Dataset records:
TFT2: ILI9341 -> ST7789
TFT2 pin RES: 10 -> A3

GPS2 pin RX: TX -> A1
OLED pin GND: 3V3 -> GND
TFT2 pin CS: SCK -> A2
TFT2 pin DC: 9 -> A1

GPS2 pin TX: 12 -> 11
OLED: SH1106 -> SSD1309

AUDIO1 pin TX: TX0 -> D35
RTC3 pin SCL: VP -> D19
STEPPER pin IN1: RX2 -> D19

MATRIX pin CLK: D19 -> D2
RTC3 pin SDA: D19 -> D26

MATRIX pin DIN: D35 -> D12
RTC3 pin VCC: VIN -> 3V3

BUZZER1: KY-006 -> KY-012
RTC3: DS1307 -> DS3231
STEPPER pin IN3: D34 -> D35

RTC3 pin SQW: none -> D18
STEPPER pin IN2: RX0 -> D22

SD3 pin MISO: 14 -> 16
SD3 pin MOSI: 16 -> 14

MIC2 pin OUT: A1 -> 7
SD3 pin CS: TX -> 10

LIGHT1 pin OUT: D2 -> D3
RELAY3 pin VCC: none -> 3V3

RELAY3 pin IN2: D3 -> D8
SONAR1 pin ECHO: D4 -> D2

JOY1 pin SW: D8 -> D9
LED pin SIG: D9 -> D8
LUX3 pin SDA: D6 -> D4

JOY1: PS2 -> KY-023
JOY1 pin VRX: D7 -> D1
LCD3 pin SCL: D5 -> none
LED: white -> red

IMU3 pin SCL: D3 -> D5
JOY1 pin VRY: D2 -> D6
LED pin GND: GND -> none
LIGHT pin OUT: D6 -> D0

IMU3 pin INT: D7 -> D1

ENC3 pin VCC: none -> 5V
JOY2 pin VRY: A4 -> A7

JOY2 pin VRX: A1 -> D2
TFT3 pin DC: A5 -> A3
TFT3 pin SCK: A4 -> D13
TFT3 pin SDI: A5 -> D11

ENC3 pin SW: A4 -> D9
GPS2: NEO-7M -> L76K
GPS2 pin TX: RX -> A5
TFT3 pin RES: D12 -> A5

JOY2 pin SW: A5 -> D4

### WORK TO BE COMPLETED:
The answer must hold only the lines from the first line of the data through the line bearing "LIGHT pin OUT: D6 -> D0", returned exactly.

### WRITTEN ANSWER:
TFT2: ILI9341 -> ST7789
TFT2 pin RES: 10 -> A3

GPS2 pin RX: TX -> A1
OLED pin GND: 3V3 -> GND
TFT2 pin CS: SCK -> A2
TFT2 pin DC: 9 -> A1

GPS2 pin TX: 12 -> 11
OLED: SH1106 -> SSD1309

AUDIO1 pin TX: TX0 -> D35
RTC3 pin SCL: VP -> D19
STEPPER pin IN1: RX2 -> D19

MATRIX pin CLK: D19 -> D2
RTC3 pin SDA: D19 -> D26

MATRIX pin DIN: D35 -> D12
RTC3 pin VCC: VIN -> 3V3

BUZZER1: KY-006 -> KY-012
RTC3: DS1307 -> DS3231
STEPPER pin IN3: D34 -> D35

RTC3 pin SQW: none -> D18
STEPPER pin IN2: RX0 -> D22

SD3 pin MISO: 14 -> 16
SD3 pin MOSI: 16 -> 14

MIC2 pin OUT: A1 -> 7
SD3 pin CS: TX -> 10

LIGHT1 pin OUT: D2 -> D3
RELAY3 pin VCC: none -> 3V3

RELAY3 pin IN2: D3 -> D8
SONAR1 pin ECHO: D4 -> D2

JOY1 pin SW: D8 -> D9
LED pin SIG: D9 -> D8
LUX3 pin SDA: D6 -> D4

JOY1: PS2 -> KY-023
JOY1 pin VRX: D7 -> D1
LCD3 pin SCL: D5 -> none
LED: white -> red

IMU3 pin SCL: D3 -> D5
JOY1 pin VRY: D2 -> D6
LED pin GND: GND -> none
LIGHT pin OUT: D6 -> D0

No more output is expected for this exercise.